§ **Exercise instructions**:
Omit every picture and write out the rest of the records exactly.

§ **Input data**:
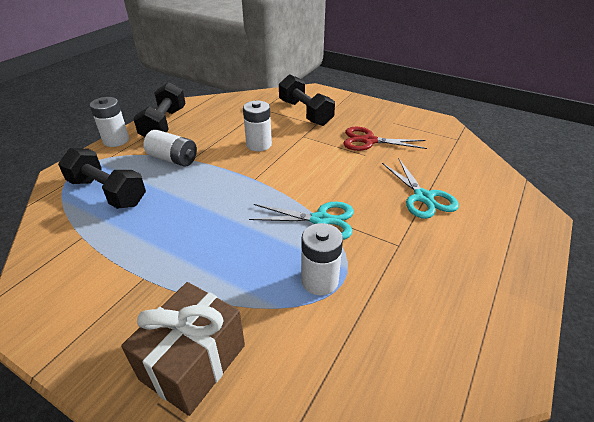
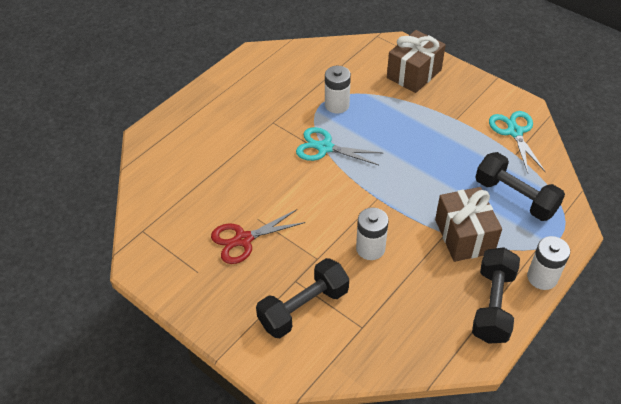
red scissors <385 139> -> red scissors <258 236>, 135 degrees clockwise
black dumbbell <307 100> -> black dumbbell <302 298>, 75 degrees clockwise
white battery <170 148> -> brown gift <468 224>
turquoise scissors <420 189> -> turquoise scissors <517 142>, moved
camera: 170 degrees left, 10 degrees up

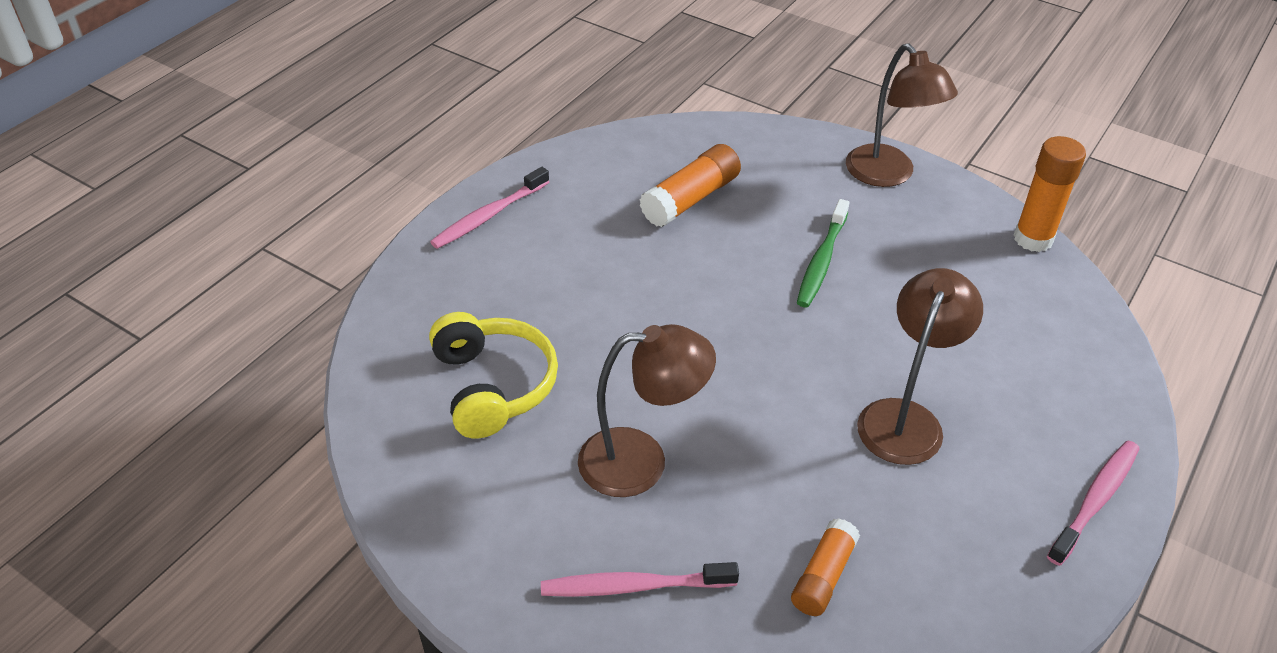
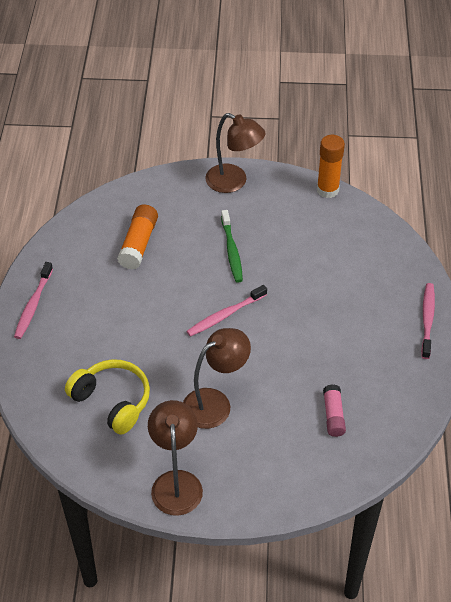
brown lamp <920 366> -> brown lamp <175 458>, moved
pink toothbrush <640 579> -> pink toothbrush <226 311>, moved
orange glue stick <825 567> -> pink glue stick <334 410>
camera: 30 degrees left, 5 degrees up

§ **Solution to the exercise**:
red scissors <385 139> -> red scissors <258 236>, 135 degrees clockwise
black dumbbell <307 100> -> black dumbbell <302 298>, 75 degrees clockwise
white battery <170 148> -> brown gift <468 224>
turquoise scissors <420 189> -> turquoise scissors <517 142>, moved
camera: 170 degrees left, 10 degrees up

brown lamp <920 366> -> brown lamp <175 458>, moved
pink toothbrush <640 579> -> pink toothbrush <226 311>, moved
orange glue stick <825 567> -> pink glue stick <334 410>
camera: 30 degrees left, 5 degrees up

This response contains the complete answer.